*EXERCISE DATA*
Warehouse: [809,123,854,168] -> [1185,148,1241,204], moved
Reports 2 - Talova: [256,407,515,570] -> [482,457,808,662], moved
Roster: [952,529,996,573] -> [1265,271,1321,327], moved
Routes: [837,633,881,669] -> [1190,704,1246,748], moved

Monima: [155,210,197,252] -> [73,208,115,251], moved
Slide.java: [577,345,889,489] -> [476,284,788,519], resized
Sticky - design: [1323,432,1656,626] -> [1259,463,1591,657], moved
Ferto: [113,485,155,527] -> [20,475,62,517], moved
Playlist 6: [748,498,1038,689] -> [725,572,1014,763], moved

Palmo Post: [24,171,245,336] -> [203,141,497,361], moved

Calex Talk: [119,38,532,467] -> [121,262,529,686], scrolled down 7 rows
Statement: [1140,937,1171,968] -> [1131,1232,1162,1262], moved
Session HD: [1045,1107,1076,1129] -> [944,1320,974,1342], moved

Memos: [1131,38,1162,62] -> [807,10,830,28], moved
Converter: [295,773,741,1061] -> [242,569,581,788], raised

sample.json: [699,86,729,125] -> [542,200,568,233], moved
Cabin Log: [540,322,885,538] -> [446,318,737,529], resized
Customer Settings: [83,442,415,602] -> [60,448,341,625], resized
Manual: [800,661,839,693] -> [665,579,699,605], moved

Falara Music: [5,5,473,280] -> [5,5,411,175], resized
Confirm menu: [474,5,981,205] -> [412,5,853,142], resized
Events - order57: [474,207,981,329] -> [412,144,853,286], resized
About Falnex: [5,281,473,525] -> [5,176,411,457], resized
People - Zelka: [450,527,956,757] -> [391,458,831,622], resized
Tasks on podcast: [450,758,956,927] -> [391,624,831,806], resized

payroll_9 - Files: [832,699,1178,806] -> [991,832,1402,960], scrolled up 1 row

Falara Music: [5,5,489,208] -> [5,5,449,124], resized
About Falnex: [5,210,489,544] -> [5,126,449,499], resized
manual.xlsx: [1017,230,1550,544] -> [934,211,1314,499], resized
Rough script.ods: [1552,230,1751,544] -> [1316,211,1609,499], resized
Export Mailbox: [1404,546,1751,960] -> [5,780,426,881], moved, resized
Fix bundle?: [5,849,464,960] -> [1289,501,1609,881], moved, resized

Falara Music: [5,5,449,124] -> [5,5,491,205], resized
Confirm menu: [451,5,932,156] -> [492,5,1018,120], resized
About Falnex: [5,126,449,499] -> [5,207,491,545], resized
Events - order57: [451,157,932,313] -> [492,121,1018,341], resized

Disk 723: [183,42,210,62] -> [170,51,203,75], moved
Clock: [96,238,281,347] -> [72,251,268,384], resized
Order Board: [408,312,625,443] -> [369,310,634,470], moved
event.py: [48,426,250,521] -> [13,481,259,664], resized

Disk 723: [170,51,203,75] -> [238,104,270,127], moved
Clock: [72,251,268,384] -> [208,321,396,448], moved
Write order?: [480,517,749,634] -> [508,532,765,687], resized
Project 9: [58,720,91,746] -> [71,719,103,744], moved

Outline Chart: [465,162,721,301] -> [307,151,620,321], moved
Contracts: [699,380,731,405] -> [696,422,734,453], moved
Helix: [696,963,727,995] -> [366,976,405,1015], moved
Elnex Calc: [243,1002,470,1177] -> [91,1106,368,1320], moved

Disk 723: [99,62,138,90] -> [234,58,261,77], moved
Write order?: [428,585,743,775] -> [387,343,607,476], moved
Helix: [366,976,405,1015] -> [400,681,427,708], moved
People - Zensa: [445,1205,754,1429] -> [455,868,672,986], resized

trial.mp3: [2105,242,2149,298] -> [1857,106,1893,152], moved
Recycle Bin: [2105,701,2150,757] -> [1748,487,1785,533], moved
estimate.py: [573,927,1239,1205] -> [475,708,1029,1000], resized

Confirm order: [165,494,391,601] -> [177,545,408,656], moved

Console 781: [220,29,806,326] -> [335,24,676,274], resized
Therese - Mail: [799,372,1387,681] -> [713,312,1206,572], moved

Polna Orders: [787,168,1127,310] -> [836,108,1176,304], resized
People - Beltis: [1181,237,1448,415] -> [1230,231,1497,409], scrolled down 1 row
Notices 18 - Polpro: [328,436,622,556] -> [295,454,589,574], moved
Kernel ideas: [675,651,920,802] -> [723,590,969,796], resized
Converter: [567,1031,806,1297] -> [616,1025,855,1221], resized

*THE TASK*
For each line above that carries the word "Disk", copy it out.

*RESULT OF THE TASK*
Disk 723: [183,42,210,62] -> [170,51,203,75], moved
Disk 723: [170,51,203,75] -> [238,104,270,127], moved
Disk 723: [99,62,138,90] -> [234,58,261,77], moved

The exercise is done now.